Data extracted from a collection
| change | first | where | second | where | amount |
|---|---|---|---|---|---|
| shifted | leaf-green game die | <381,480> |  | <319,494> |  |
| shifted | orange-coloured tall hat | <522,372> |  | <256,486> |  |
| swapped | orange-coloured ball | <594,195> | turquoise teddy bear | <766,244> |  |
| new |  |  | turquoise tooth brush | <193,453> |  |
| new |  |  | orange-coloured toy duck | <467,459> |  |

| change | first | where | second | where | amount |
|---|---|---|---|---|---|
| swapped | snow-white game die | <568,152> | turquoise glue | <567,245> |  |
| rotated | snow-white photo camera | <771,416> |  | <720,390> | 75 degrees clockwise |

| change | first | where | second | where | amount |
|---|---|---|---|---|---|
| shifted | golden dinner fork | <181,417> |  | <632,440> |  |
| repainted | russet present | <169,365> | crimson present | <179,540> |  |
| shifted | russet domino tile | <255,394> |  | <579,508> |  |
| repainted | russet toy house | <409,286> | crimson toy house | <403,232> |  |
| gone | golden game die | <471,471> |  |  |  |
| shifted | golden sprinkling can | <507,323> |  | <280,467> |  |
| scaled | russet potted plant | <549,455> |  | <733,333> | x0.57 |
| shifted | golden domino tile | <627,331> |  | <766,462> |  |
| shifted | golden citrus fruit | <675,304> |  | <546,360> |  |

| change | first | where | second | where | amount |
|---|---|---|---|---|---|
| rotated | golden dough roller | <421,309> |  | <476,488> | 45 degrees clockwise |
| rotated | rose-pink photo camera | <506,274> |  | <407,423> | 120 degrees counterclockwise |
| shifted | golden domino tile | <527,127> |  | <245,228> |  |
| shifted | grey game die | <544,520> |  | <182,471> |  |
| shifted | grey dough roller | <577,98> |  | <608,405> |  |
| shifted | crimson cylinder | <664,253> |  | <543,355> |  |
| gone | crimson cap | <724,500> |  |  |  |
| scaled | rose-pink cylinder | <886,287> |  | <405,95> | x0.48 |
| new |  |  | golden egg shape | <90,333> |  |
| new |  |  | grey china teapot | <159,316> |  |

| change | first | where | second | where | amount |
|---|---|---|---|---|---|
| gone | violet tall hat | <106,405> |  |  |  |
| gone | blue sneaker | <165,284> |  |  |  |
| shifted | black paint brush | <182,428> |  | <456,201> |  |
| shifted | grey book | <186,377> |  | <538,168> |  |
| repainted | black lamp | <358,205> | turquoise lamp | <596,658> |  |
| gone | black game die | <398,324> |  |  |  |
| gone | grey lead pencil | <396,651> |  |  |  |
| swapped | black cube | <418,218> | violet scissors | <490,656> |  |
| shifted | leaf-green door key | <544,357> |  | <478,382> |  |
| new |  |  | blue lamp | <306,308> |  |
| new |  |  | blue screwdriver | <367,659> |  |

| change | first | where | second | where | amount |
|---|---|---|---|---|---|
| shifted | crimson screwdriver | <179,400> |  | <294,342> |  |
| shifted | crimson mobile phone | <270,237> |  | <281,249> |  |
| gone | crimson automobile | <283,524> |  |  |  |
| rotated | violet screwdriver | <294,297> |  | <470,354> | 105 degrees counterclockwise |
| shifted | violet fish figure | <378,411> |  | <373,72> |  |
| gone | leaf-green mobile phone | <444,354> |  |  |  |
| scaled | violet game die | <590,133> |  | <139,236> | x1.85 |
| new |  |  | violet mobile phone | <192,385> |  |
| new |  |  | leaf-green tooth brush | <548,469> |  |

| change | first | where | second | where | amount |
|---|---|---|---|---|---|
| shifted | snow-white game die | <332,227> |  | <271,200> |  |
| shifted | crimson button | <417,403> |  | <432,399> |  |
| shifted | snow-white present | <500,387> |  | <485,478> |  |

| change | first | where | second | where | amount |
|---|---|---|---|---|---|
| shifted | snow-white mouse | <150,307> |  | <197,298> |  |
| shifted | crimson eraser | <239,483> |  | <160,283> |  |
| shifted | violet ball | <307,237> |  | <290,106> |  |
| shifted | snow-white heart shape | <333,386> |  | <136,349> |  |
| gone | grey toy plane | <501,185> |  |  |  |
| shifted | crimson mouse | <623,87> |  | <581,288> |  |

Task requirements -
Write every entry out again, exactly as it stands.

Written solution -
| change | first | where | second | where | amount |
|---|---|---|---|---|---|
| shifted | leaf-green game die | <381,480> |  | <319,494> |  |
| shifted | orange-coloured tall hat | <522,372> |  | <256,486> |  |
| swapped | orange-coloured ball | <594,195> | turquoise teddy bear | <766,244> |  |
| new |  |  | turquoise tooth brush | <193,453> |  |
| new |  |  | orange-coloured toy duck | <467,459> |  |

| change | first | where | second | where | amount |
|---|---|---|---|---|---|
| swapped | snow-white game die | <568,152> | turquoise glue | <567,245> |  |
| rotated | snow-white photo camera | <771,416> |  | <720,390> | 75 degrees clockwise |

| change | first | where | second | where | amount |
|---|---|---|---|---|---|
| shifted | golden dinner fork | <181,417> |  | <632,440> |  |
| repainted | russet present | <169,365> | crimson present | <179,540> |  |
| shifted | russet domino tile | <255,394> |  | <579,508> |  |
| repainted | russet toy house | <409,286> | crimson toy house | <403,232> |  |
| gone | golden game die | <471,471> |  |  |  |
| shifted | golden sprinkling can | <507,323> |  | <280,467> |  |
| scaled | russet potted plant | <549,455> |  | <733,333> | x0.57 |
| shifted | golden domino tile | <627,331> |  | <766,462> |  |
| shifted | golden citrus fruit | <675,304> |  | <546,360> |  |

| change | first | where | second | where | amount |
|---|---|---|---|---|---|
| rotated | golden dough roller | <421,309> |  | <476,488> | 45 degrees clockwise |
| rotated | rose-pink photo camera | <506,274> |  | <407,423> | 120 degrees counterclockwise |
| shifted | golden domino tile | <527,127> |  | <245,228> |  |
| shifted | grey game die | <544,520> |  | <182,471> |  |
| shifted | grey dough roller | <577,98> |  | <608,405> |  |
| shifted | crimson cylinder | <664,253> |  | <543,355> |  |
| gone | crimson cap | <724,500> |  |  |  |
| scaled | rose-pink cylinder | <886,287> |  | <405,95> | x0.48 |
| new |  |  | golden egg shape | <90,333> |  |
| new |  |  | grey china teapot | <159,316> |  |

| change | first | where | second | where | amount |
|---|---|---|---|---|---|
| gone | violet tall hat | <106,405> |  |  |  |
| gone | blue sneaker | <165,284> |  |  |  |
| shifted | black paint brush | <182,428> |  | <456,201> |  |
| shifted | grey book | <186,377> |  | <538,168> |  |
| repainted | black lamp | <358,205> | turquoise lamp | <596,658> |  |
| gone | black game die | <398,324> |  |  |  |
| gone | grey lead pencil | <396,651> |  |  |  |
| swapped | black cube | <418,218> | violet scissors | <490,656> |  |
| shifted | leaf-green door key | <544,357> |  | <478,382> |  |
| new |  |  | blue lamp | <306,308> |  |
| new |  |  | blue screwdriver | <367,659> |  |

| change | first | where | second | where | amount |
|---|---|---|---|---|---|
| shifted | crimson screwdriver | <179,400> |  | <294,342> |  |
| shifted | crimson mobile phone | <270,237> |  | <281,249> |  |
| gone | crimson automobile | <283,524> |  |  |  |
| rotated | violet screwdriver | <294,297> |  | <470,354> | 105 degrees counterclockwise |
| shifted | violet fish figure | <378,411> |  | <373,72> |  |
| gone | leaf-green mobile phone | <444,354> |  |  |  |
| scaled | violet game die | <590,133> |  | <139,236> | x1.85 |
| new |  |  | violet mobile phone | <192,385> |  |
| new |  |  | leaf-green tooth brush | <548,469> |  |

| change | first | where | second | where | amount |
|---|---|---|---|---|---|
| shifted | snow-white game die | <332,227> |  | <271,200> |  |
| shifted | crimson button | <417,403> |  | <432,399> |  |
| shifted | snow-white present | <500,387> |  | <485,478> |  |

| change | first | where | second | where | amount |
|---|---|---|---|---|---|
| shifted | snow-white mouse | <150,307> |  | <197,298> |  |
| shifted | crimson eraser | <239,483> |  | <160,283> |  |
| shifted | violet ball | <307,237> |  | <290,106> |  |
| shifted | snow-white heart shape | <333,386> |  | <136,349> |  |
| gone | grey toy plane | <501,185> |  |  |  |
| shifted | crimson mouse | <623,87> |  | <581,288> |  |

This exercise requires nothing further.